### What you will do:
All that should be output is the block of lines below from the line with "royal blue camera" to the line with "black pencil eraser (no. 2 from left)", both included, exactly as written.

### Data records:

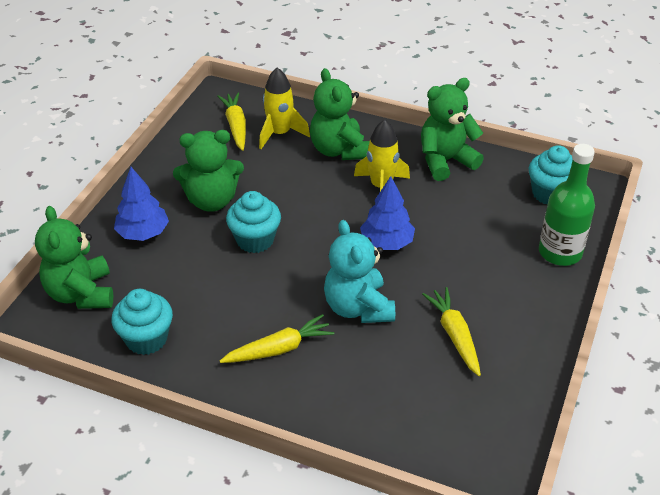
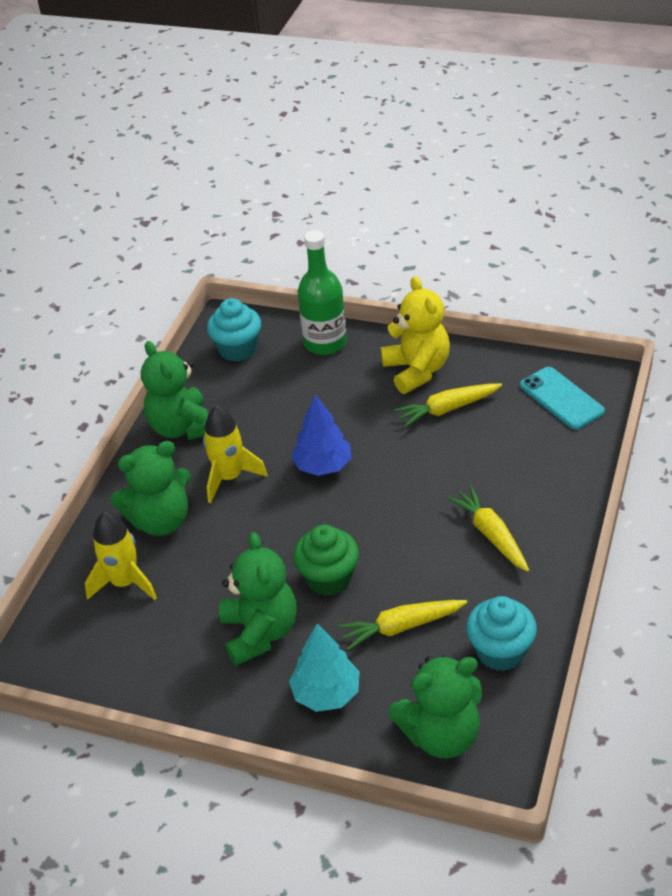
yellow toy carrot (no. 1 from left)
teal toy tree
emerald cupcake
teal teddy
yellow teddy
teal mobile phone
...
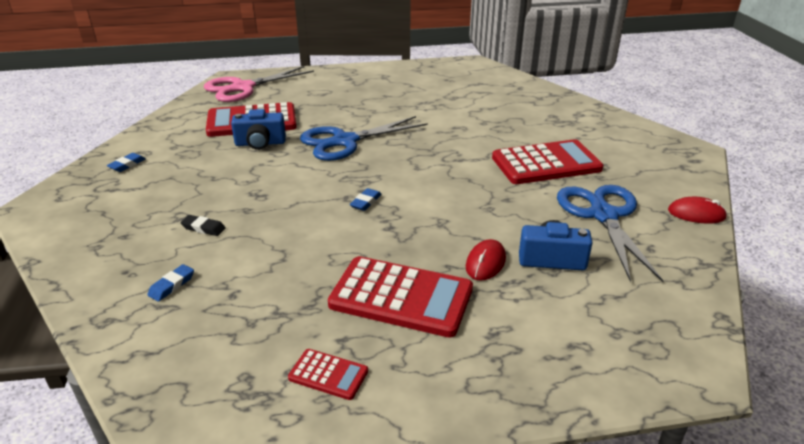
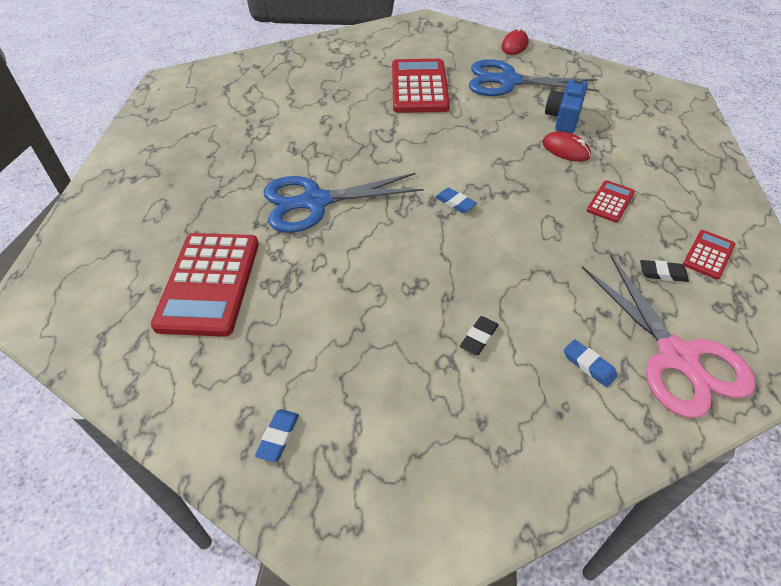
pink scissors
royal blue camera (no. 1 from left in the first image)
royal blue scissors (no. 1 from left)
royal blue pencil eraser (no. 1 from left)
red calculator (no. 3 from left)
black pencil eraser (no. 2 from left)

### Task response:
royal blue camera (no. 1 from left in the first image)
royal blue scissors (no. 1 from left)
royal blue pencil eraser (no. 1 from left)
red calculator (no. 3 from left)
black pencil eraser (no. 2 from left)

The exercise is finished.